RAW DATA:
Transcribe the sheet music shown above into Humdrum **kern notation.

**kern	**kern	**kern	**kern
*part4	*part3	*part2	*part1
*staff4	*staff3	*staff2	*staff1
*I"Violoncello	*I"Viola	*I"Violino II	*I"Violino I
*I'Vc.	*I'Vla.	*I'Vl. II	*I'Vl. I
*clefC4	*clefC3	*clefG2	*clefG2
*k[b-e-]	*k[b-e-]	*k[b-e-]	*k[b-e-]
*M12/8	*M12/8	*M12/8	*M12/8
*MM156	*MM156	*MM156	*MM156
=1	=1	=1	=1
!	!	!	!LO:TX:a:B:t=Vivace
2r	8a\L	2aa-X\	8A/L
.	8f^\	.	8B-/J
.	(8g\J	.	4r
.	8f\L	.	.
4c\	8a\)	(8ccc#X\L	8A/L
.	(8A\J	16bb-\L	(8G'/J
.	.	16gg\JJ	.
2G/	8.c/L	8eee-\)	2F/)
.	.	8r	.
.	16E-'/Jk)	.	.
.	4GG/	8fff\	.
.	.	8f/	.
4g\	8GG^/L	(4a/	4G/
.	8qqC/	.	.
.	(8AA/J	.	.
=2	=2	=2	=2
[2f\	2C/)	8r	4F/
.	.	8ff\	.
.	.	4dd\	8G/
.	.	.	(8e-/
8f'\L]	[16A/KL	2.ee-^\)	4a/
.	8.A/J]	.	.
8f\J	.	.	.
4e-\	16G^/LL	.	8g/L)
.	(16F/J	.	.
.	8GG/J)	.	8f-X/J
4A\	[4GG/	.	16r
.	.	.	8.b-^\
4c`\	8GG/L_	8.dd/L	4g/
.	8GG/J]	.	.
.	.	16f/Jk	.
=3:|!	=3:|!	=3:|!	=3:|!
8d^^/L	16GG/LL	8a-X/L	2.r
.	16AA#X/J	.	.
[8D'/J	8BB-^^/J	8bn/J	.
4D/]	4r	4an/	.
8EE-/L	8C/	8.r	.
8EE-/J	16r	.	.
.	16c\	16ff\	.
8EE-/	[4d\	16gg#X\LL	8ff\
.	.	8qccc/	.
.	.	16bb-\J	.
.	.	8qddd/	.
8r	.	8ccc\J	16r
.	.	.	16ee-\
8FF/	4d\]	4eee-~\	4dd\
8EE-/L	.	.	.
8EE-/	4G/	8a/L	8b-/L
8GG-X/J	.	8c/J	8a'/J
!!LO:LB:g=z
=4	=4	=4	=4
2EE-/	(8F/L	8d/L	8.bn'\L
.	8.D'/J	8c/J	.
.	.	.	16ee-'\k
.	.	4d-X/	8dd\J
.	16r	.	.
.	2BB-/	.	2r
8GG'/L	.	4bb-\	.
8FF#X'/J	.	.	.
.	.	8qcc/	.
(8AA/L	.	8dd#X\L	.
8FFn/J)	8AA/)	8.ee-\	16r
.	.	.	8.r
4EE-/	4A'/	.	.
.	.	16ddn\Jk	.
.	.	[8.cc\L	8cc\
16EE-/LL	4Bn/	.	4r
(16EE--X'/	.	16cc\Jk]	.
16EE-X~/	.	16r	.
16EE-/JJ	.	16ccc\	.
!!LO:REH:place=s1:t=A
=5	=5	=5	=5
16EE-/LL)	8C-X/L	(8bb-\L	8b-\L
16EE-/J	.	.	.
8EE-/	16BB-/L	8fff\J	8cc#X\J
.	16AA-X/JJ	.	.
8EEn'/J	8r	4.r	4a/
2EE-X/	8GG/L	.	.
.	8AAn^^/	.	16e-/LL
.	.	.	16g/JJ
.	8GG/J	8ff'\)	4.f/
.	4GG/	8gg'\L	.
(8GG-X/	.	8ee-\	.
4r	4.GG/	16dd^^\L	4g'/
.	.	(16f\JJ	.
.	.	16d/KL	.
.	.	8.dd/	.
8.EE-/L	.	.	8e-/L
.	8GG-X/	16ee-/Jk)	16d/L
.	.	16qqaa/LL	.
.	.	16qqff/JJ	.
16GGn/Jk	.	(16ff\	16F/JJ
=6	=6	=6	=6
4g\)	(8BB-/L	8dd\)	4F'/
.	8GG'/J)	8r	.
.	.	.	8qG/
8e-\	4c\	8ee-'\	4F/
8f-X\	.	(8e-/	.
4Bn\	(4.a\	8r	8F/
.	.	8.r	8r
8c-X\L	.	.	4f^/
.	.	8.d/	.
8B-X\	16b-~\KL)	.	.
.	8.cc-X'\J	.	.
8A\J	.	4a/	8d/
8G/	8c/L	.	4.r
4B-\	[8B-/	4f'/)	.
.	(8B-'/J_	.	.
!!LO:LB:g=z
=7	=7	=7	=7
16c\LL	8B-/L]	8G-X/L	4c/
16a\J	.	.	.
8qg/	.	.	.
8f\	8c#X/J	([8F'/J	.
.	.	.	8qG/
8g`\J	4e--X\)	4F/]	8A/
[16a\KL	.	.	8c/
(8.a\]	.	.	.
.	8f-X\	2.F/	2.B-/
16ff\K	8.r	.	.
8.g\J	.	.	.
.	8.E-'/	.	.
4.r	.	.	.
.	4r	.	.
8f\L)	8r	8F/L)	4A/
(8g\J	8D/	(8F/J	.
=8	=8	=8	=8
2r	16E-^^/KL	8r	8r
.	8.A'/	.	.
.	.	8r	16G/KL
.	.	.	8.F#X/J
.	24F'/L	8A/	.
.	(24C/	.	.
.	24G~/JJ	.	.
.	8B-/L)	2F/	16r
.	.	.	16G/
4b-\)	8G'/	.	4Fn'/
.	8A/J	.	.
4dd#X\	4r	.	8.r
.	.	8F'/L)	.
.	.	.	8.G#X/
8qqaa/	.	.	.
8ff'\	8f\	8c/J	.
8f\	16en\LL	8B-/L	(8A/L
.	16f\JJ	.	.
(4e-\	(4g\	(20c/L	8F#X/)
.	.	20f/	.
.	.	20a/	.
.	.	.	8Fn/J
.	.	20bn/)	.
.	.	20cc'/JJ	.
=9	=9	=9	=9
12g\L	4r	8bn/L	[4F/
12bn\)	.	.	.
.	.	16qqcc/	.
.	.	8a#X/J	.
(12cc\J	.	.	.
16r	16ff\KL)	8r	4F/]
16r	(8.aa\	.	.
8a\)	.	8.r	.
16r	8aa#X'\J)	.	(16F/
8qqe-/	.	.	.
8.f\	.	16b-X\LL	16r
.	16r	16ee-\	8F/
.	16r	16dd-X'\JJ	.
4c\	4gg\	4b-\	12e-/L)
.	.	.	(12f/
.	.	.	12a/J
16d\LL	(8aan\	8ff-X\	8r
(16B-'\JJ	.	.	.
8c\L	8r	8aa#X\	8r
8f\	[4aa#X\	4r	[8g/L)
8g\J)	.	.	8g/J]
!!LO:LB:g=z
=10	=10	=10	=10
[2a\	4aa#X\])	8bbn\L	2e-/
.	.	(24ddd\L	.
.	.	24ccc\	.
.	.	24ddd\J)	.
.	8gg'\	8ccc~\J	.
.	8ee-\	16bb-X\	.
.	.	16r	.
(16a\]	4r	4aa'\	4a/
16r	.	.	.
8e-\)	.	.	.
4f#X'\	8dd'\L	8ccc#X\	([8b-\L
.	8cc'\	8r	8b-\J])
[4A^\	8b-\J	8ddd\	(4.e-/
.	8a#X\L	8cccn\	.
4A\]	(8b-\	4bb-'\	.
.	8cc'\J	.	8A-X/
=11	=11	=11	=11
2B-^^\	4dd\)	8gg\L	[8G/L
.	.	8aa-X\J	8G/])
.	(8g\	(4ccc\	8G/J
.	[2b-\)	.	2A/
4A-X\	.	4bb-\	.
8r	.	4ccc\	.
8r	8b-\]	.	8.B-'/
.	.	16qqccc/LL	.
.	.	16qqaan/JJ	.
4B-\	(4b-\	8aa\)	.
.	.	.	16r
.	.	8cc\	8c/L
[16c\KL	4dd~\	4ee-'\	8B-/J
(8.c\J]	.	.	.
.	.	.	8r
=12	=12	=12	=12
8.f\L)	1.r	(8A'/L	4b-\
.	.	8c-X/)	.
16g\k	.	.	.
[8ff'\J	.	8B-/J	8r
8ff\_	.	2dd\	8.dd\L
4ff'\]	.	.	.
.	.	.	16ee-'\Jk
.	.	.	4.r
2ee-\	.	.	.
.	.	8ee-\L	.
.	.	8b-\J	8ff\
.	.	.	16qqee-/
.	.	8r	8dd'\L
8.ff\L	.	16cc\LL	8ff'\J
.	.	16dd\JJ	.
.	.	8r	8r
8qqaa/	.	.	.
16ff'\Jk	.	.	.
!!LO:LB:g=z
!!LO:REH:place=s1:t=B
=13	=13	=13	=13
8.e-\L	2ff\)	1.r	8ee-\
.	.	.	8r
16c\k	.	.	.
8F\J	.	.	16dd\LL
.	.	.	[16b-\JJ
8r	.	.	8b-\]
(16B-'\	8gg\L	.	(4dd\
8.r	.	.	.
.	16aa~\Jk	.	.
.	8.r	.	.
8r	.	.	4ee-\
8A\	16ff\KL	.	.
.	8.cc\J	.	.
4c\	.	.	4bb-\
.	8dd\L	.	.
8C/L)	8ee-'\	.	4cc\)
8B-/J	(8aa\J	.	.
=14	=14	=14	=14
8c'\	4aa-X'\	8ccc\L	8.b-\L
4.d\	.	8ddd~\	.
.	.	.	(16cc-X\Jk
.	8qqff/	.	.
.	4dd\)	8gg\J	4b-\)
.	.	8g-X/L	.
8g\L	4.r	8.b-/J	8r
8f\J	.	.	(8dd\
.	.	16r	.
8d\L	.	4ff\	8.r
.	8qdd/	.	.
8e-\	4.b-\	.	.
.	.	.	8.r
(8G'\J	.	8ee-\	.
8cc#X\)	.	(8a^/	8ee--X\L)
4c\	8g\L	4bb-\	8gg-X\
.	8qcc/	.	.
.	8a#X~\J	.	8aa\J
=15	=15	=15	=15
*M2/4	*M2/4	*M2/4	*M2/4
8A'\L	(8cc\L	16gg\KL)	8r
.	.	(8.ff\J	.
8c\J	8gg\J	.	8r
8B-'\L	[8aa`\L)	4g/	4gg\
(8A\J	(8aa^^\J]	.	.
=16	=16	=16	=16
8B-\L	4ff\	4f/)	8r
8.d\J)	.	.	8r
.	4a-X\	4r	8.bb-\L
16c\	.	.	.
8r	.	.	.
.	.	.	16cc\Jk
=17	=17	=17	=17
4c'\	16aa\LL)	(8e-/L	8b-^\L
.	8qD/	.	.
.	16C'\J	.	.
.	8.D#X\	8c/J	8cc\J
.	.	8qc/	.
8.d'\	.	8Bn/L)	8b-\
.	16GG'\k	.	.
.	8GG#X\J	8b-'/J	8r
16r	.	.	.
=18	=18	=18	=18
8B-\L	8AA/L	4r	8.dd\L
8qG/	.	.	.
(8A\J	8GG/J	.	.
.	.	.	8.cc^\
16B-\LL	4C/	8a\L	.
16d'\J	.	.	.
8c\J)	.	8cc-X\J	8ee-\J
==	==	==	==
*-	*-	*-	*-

YOUR OBJECTIVE:
Show each line of the records above that contains the string "kern", copying every such line in full.

THE RESULT:
Transcribe the sheet music shown above into Humdrum **kern notation.
**kern	**kern	**kern	**kern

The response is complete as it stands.